• _TASK OBJECTIVE_
Up to and including the line with "camera: 125 degrees left, 30 degrees up", restate the material below word for word, beginning with its first line.

• _ENTRIES SHOWN_
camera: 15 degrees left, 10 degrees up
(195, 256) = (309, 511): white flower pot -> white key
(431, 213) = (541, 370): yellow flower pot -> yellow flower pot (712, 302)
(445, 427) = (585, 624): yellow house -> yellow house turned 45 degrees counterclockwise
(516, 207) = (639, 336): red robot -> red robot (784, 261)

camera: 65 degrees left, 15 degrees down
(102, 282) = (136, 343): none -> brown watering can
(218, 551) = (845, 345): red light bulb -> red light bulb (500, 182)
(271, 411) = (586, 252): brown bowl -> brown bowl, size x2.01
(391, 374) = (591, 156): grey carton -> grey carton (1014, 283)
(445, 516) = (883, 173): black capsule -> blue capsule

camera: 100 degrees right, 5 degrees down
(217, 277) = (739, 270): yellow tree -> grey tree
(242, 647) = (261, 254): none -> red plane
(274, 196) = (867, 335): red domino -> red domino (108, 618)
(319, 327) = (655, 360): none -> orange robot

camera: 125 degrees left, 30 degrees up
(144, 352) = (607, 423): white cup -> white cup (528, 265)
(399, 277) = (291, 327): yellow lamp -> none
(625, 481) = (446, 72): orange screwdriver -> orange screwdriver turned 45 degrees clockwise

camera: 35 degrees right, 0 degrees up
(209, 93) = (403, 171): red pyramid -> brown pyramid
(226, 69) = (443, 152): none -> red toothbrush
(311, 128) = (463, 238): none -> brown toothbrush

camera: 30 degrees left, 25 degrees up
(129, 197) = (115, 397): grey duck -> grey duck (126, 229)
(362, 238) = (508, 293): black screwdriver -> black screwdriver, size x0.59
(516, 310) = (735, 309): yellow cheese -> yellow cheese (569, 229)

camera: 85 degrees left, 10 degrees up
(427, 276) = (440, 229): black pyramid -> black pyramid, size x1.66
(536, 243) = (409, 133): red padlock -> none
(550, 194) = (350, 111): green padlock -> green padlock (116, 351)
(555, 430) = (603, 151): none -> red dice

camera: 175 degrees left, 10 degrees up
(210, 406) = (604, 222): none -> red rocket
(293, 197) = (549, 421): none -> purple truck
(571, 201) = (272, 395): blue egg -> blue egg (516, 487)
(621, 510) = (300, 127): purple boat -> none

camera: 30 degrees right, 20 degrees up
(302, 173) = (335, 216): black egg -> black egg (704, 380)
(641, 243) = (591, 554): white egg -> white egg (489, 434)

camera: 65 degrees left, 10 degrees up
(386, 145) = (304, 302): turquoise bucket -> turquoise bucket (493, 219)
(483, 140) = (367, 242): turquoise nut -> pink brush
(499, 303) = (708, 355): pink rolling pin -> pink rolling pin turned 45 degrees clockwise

• _RESPONSE FOR THIS EXERCISE_
camera: 15 degrees left, 10 degrees up
(195, 256) = (309, 511): white flower pot -> white key
(431, 213) = (541, 370): yellow flower pot -> yellow flower pot (712, 302)
(445, 427) = (585, 624): yellow house -> yellow house turned 45 degrees counterclockwise
(516, 207) = (639, 336): red robot -> red robot (784, 261)

camera: 65 degrees left, 15 degrees down
(102, 282) = (136, 343): none -> brown watering can
(218, 551) = (845, 345): red light bulb -> red light bulb (500, 182)
(271, 411) = (586, 252): brown bowl -> brown bowl, size x2.01
(391, 374) = (591, 156): grey carton -> grey carton (1014, 283)
(445, 516) = (883, 173): black capsule -> blue capsule

camera: 100 degrees right, 5 degrees down
(217, 277) = (739, 270): yellow tree -> grey tree
(242, 647) = (261, 254): none -> red plane
(274, 196) = (867, 335): red domino -> red domino (108, 618)
(319, 327) = (655, 360): none -> orange robot

camera: 125 degrees left, 30 degrees up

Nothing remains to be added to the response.